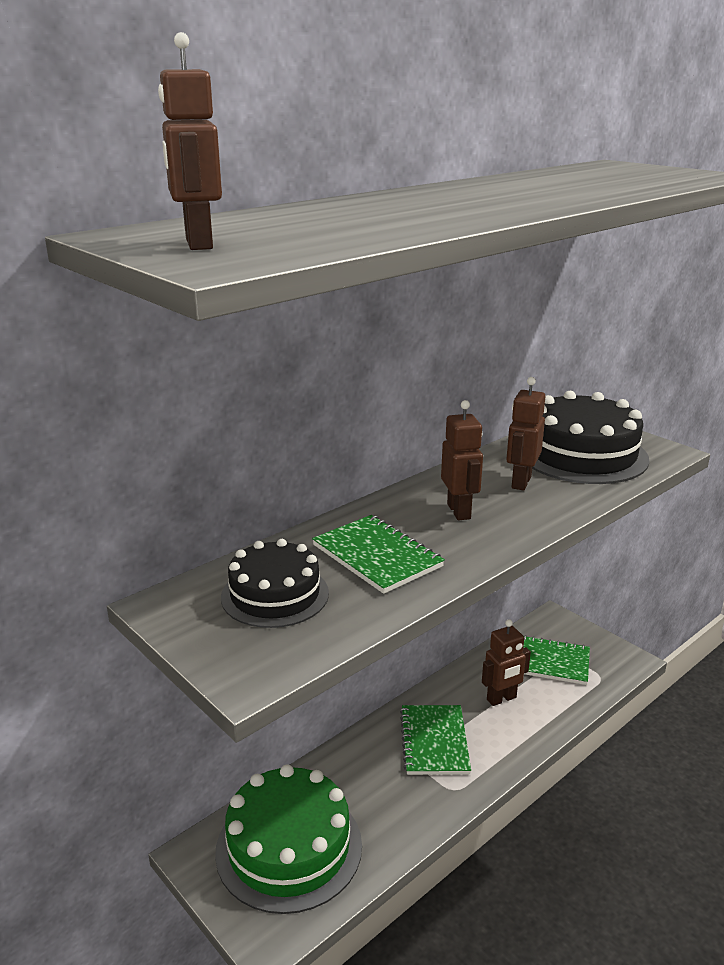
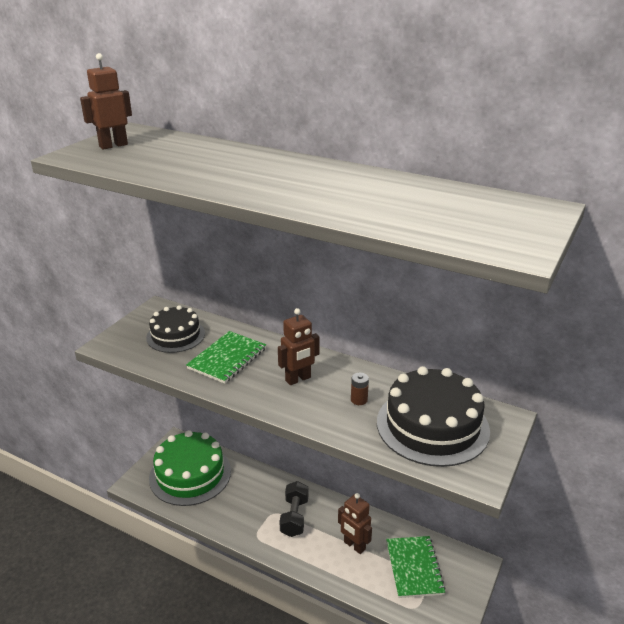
camera: 70 degrees right, 5 degrees up
(434, 741) = (294, 517): green notebook -> black dumbbell
(520, 482) = (359, 400): brown robot -> brown battery

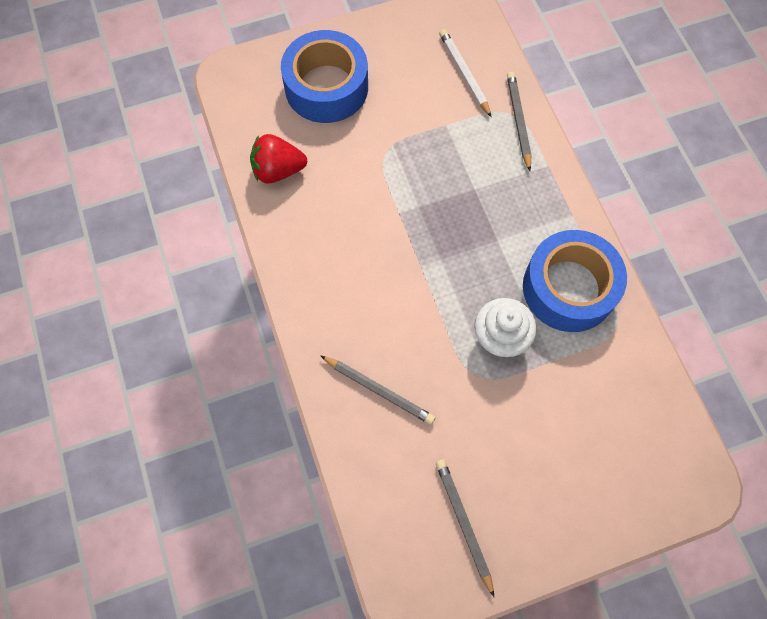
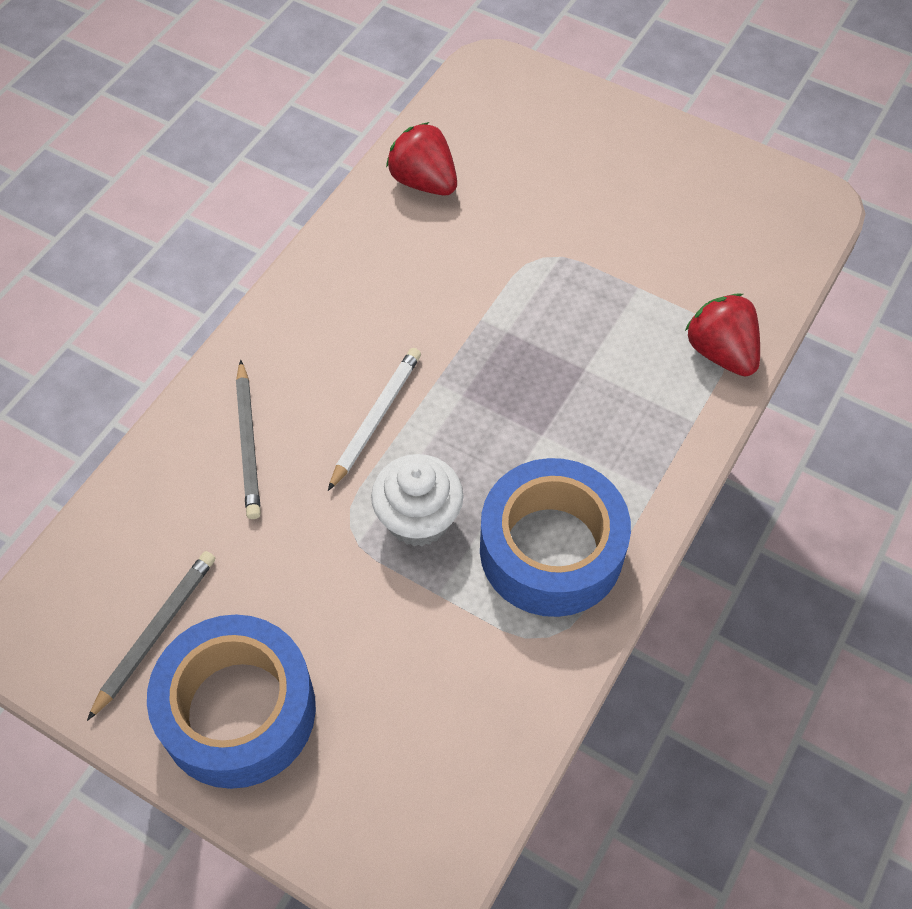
camera: 50 degrees right, 10 degrees down
(326, 87) = (567, 153): blue tape -> blue tape (238, 710)
(464, 74) = (724, 260): white pencil -> white pencil (376, 418)
(518, 121) = (721, 352): grey pencil -> red strawberry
_ _ _ _ _ _ _
* _Problem to work on_: Only the lines from the one containing "(520, 482) = (359, 400): brown" through the last line of the entries belong in the answer, given again exactly. Images stay out.

* _Solution to the exercise_:
(520, 482) = (359, 400): brown robot -> brown battery

camera: 50 degrees right, 10 degrees down
(326, 87) = (567, 153): blue tape -> blue tape (238, 710)
(464, 74) = (724, 260): white pencil -> white pencil (376, 418)
(518, 121) = (721, 352): grey pencil -> red strawberry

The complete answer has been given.